→ What to produce
All entries below are to be set down again exactly as given.

==============================

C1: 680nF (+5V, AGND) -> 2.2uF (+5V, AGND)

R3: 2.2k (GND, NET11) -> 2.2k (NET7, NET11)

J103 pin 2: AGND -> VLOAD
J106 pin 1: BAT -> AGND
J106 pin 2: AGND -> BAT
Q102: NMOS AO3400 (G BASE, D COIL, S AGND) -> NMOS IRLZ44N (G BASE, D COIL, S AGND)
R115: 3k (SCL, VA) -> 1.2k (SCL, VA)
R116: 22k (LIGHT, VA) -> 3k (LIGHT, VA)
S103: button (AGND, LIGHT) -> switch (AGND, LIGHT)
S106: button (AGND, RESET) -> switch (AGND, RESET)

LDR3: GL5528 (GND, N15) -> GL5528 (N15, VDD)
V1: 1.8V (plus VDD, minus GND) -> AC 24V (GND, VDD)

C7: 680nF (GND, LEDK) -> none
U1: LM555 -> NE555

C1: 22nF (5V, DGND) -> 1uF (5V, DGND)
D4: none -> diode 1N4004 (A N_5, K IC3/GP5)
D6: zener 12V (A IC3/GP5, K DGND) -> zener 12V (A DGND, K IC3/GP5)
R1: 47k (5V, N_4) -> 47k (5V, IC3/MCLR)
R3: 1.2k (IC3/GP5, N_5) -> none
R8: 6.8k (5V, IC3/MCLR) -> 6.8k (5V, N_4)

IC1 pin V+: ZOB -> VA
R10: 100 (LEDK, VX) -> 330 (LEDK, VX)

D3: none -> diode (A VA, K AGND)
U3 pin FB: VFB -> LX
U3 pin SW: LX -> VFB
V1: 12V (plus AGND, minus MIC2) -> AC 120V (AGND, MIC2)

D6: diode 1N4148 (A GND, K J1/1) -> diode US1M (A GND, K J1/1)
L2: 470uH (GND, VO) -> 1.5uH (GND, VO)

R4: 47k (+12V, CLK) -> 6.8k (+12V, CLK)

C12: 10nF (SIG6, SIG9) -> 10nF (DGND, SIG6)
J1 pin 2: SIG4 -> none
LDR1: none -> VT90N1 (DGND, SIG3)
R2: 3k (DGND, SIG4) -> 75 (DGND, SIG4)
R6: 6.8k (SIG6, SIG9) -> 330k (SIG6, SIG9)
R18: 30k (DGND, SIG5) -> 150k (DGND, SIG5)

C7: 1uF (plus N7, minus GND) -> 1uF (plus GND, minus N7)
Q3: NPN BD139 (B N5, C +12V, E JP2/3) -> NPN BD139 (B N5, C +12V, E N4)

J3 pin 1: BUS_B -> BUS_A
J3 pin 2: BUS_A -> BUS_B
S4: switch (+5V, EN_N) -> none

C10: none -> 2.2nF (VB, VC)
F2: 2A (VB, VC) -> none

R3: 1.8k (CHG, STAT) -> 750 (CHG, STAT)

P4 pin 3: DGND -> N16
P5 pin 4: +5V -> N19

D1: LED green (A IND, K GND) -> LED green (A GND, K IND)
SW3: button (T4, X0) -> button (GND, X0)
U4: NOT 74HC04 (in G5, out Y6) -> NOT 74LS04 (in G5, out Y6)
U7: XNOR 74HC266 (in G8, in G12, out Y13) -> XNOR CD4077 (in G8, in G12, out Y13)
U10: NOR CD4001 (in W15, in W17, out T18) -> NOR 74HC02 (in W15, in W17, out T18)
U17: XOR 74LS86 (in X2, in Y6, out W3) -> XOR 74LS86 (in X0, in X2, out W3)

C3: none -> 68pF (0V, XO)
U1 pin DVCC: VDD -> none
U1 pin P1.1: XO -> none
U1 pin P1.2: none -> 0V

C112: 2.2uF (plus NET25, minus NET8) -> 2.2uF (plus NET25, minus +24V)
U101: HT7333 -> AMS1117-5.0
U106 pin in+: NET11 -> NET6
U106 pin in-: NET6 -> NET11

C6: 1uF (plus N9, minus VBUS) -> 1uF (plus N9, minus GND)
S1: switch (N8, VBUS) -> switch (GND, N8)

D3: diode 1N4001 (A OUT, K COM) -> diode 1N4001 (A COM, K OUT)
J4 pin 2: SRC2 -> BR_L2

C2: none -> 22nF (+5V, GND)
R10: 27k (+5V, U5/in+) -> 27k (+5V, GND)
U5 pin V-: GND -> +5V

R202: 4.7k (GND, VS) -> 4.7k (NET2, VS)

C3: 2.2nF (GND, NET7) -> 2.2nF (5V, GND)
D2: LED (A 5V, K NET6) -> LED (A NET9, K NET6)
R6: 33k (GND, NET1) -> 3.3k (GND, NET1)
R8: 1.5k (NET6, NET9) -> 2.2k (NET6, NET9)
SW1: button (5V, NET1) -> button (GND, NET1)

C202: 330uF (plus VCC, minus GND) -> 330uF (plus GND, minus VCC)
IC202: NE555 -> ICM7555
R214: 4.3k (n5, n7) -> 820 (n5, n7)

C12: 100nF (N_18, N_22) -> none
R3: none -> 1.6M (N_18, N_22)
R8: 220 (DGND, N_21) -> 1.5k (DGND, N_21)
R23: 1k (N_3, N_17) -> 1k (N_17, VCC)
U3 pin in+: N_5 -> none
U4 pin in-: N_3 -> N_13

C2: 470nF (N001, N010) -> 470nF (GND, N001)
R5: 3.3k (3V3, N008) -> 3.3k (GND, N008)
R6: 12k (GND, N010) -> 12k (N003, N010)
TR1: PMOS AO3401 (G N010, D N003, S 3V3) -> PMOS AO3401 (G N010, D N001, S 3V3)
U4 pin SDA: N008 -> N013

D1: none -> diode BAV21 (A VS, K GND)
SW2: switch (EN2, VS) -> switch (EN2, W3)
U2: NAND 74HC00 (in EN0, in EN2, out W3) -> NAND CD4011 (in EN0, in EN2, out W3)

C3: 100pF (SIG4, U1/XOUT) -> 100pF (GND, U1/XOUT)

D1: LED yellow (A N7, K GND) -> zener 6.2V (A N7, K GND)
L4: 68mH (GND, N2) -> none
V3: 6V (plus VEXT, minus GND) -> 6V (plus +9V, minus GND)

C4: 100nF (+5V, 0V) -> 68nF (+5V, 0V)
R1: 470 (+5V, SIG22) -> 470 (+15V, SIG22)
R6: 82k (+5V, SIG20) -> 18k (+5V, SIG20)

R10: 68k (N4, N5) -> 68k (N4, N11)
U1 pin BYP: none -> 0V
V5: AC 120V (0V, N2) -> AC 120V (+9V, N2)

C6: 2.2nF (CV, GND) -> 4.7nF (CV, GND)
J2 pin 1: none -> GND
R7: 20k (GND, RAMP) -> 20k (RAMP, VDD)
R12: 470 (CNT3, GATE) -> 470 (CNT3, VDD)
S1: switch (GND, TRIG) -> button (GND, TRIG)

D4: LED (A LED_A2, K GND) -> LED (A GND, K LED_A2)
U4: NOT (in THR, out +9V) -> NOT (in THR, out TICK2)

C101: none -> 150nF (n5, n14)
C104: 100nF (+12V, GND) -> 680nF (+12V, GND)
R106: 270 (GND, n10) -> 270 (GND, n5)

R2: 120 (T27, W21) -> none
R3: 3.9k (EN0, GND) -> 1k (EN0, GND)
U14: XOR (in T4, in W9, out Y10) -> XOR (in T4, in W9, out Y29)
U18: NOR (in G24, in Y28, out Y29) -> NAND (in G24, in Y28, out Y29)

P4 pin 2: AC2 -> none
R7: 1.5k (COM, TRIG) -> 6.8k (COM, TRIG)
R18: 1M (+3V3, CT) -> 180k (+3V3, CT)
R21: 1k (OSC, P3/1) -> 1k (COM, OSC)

==============================

→ Response to this exercise
C1: 680nF (+5V, AGND) -> 2.2uF (+5V, AGND)

R3: 2.2k (GND, NET11) -> 2.2k (NET7, NET11)

J103 pin 2: AGND -> VLOAD
J106 pin 1: BAT -> AGND
J106 pin 2: AGND -> BAT
Q102: NMOS AO3400 (G BASE, D COIL, S AGND) -> NMOS IRLZ44N (G BASE, D COIL, S AGND)
R115: 3k (SCL, VA) -> 1.2k (SCL, VA)
R116: 22k (LIGHT, VA) -> 3k (LIGHT, VA)
S103: button (AGND, LIGHT) -> switch (AGND, LIGHT)
S106: button (AGND, RESET) -> switch (AGND, RESET)

LDR3: GL5528 (GND, N15) -> GL5528 (N15, VDD)
V1: 1.8V (plus VDD, minus GND) -> AC 24V (GND, VDD)

C7: 680nF (GND, LEDK) -> none
U1: LM555 -> NE555

C1: 22nF (5V, DGND) -> 1uF (5V, DGND)
D4: none -> diode 1N4004 (A N_5, K IC3/GP5)
D6: zener 12V (A IC3/GP5, K DGND) -> zener 12V (A DGND, K IC3/GP5)
R1: 47k (5V, N_4) -> 47k (5V, IC3/MCLR)
R3: 1.2k (IC3/GP5, N_5) -> none
R8: 6.8k (5V, IC3/MCLR) -> 6.8k (5V, N_4)

IC1 pin V+: ZOB -> VA
R10: 100 (LEDK, VX) -> 330 (LEDK, VX)

D3: none -> diode (A VA, K AGND)
U3 pin FB: VFB -> LX
U3 pin SW: LX -> VFB
V1: 12V (plus AGND, minus MIC2) -> AC 120V (AGND, MIC2)

D6: diode 1N4148 (A GND, K J1/1) -> diode US1M (A GND, K J1/1)
L2: 470uH (GND, VO) -> 1.5uH (GND, VO)

R4: 47k (+12V, CLK) -> 6.8k (+12V, CLK)

C12: 10nF (SIG6, SIG9) -> 10nF (DGND, SIG6)
J1 pin 2: SIG4 -> none
LDR1: none -> VT90N1 (DGND, SIG3)
R2: 3k (DGND, SIG4) -> 75 (DGND, SIG4)
R6: 6.8k (SIG6, SIG9) -> 330k (SIG6, SIG9)
R18: 30k (DGND, SIG5) -> 150k (DGND, SIG5)

C7: 1uF (plus N7, minus GND) -> 1uF (plus GND, minus N7)
Q3: NPN BD139 (B N5, C +12V, E JP2/3) -> NPN BD139 (B N5, C +12V, E N4)

J3 pin 1: BUS_B -> BUS_A
J3 pin 2: BUS_A -> BUS_B
S4: switch (+5V, EN_N) -> none

C10: none -> 2.2nF (VB, VC)
F2: 2A (VB, VC) -> none

R3: 1.8k (CHG, STAT) -> 750 (CHG, STAT)

P4 pin 3: DGND -> N16
P5 pin 4: +5V -> N19

D1: LED green (A IND, K GND) -> LED green (A GND, K IND)
SW3: button (T4, X0) -> button (GND, X0)
U4: NOT 74HC04 (in G5, out Y6) -> NOT 74LS04 (in G5, out Y6)
U7: XNOR 74HC266 (in G8, in G12, out Y13) -> XNOR CD4077 (in G8, in G12, out Y13)
U10: NOR CD4001 (in W15, in W17, out T18) -> NOR 74HC02 (in W15, in W17, out T18)
U17: XOR 74LS86 (in X2, in Y6, out W3) -> XOR 74LS86 (in X0, in X2, out W3)

C3: none -> 68pF (0V, XO)
U1 pin DVCC: VDD -> none
U1 pin P1.1: XO -> none
U1 pin P1.2: none -> 0V

C112: 2.2uF (plus NET25, minus NET8) -> 2.2uF (plus NET25, minus +24V)
U101: HT7333 -> AMS1117-5.0
U106 pin in+: NET11 -> NET6
U106 pin in-: NET6 -> NET11

C6: 1uF (plus N9, minus VBUS) -> 1uF (plus N9, minus GND)
S1: switch (N8, VBUS) -> switch (GND, N8)

D3: diode 1N4001 (A OUT, K COM) -> diode 1N4001 (A COM, K OUT)
J4 pin 2: SRC2 -> BR_L2

C2: none -> 22nF (+5V, GND)
R10: 27k (+5V, U5/in+) -> 27k (+5V, GND)
U5 pin V-: GND -> +5V

R202: 4.7k (GND, VS) -> 4.7k (NET2, VS)

C3: 2.2nF (GND, NET7) -> 2.2nF (5V, GND)
D2: LED (A 5V, K NET6) -> LED (A NET9, K NET6)
R6: 33k (GND, NET1) -> 3.3k (GND, NET1)
R8: 1.5k (NET6, NET9) -> 2.2k (NET6, NET9)
SW1: button (5V, NET1) -> button (GND, NET1)

C202: 330uF (plus VCC, minus GND) -> 330uF (plus GND, minus VCC)
IC202: NE555 -> ICM7555
R214: 4.3k (n5, n7) -> 820 (n5, n7)

C12: 100nF (N_18, N_22) -> none
R3: none -> 1.6M (N_18, N_22)
R8: 220 (DGND, N_21) -> 1.5k (DGND, N_21)
R23: 1k (N_3, N_17) -> 1k (N_17, VCC)
U3 pin in+: N_5 -> none
U4 pin in-: N_3 -> N_13

C2: 470nF (N001, N010) -> 470nF (GND, N001)
R5: 3.3k (3V3, N008) -> 3.3k (GND, N008)
R6: 12k (GND, N010) -> 12k (N003, N010)
TR1: PMOS AO3401 (G N010, D N003, S 3V3) -> PMOS AO3401 (G N010, D N001, S 3V3)
U4 pin SDA: N008 -> N013

D1: none -> diode BAV21 (A VS, K GND)
SW2: switch (EN2, VS) -> switch (EN2, W3)
U2: NAND 74HC00 (in EN0, in EN2, out W3) -> NAND CD4011 (in EN0, in EN2, out W3)

C3: 100pF (SIG4, U1/XOUT) -> 100pF (GND, U1/XOUT)

D1: LED yellow (A N7, K GND) -> zener 6.2V (A N7, K GND)
L4: 68mH (GND, N2) -> none
V3: 6V (plus VEXT, minus GND) -> 6V (plus +9V, minus GND)

C4: 100nF (+5V, 0V) -> 68nF (+5V, 0V)
R1: 470 (+5V, SIG22) -> 470 (+15V, SIG22)
R6: 82k (+5V, SIG20) -> 18k (+5V, SIG20)

R10: 68k (N4, N5) -> 68k (N4, N11)
U1 pin BYP: none -> 0V
V5: AC 120V (0V, N2) -> AC 120V (+9V, N2)

C6: 2.2nF (CV, GND) -> 4.7nF (CV, GND)
J2 pin 1: none -> GND
R7: 20k (GND, RAMP) -> 20k (RAMP, VDD)
R12: 470 (CNT3, GATE) -> 470 (CNT3, VDD)
S1: switch (GND, TRIG) -> button (GND, TRIG)

D4: LED (A LED_A2, K GND) -> LED (A GND, K LED_A2)
U4: NOT (in THR, out +9V) -> NOT (in THR, out TICK2)

C101: none -> 150nF (n5, n14)
C104: 100nF (+12V, GND) -> 680nF (+12V, GND)
R106: 270 (GND, n10) -> 270 (GND, n5)

R2: 120 (T27, W21) -> none
R3: 3.9k (EN0, GND) -> 1k (EN0, GND)
U14: XOR (in T4, in W9, out Y10) -> XOR (in T4, in W9, out Y29)
U18: NOR (in G24, in Y28, out Y29) -> NAND (in G24, in Y28, out Y29)

P4 pin 2: AC2 -> none
R7: 1.5k (COM, TRIG) -> 6.8k (COM, TRIG)
R18: 1M (+3V3, CT) -> 180k (+3V3, CT)
R21: 1k (OSC, P3/1) -> 1k (COM, OSC)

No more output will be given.